Data for the task
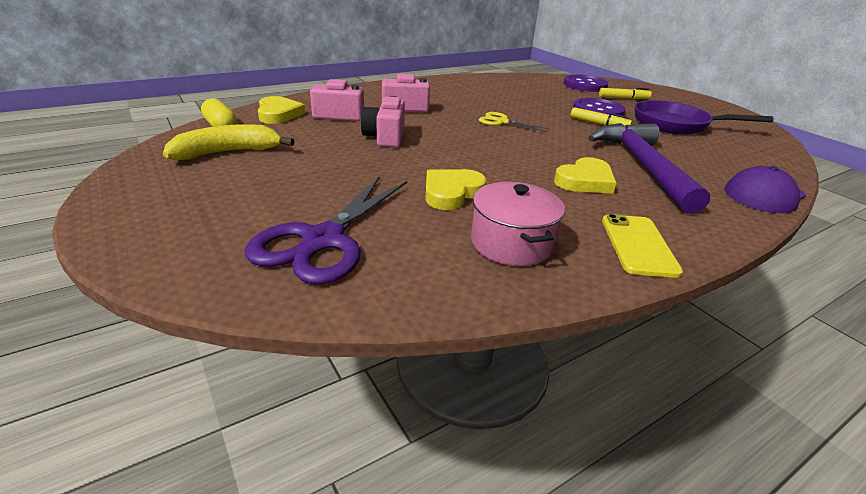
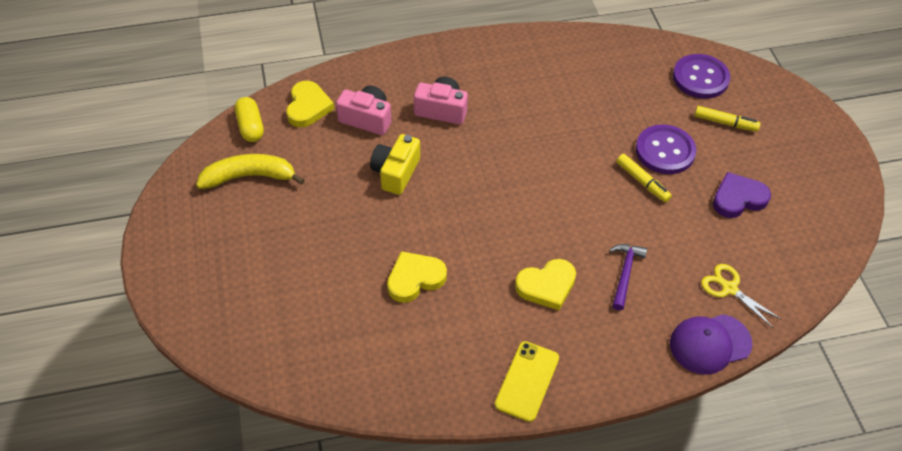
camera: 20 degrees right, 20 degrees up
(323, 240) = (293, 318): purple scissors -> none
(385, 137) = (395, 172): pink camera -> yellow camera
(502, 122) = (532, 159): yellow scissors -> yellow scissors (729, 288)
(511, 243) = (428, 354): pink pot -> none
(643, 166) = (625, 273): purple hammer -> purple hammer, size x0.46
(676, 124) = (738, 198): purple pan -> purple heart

...

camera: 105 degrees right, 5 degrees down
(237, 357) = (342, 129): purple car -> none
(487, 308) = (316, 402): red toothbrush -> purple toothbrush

Prompt
Send back exactly the lines of the listing above starting at the one with "camera: 20 degrees right, 20 degrees up" and ending at the one with "(676, 124) = (738, 198): purple", inclusive, and no others.

Solution
camera: 20 degrees right, 20 degrees up
(323, 240) = (293, 318): purple scissors -> none
(385, 137) = (395, 172): pink camera -> yellow camera
(502, 122) = (532, 159): yellow scissors -> yellow scissors (729, 288)
(511, 243) = (428, 354): pink pot -> none
(643, 166) = (625, 273): purple hammer -> purple hammer, size x0.46
(676, 124) = (738, 198): purple pan -> purple heart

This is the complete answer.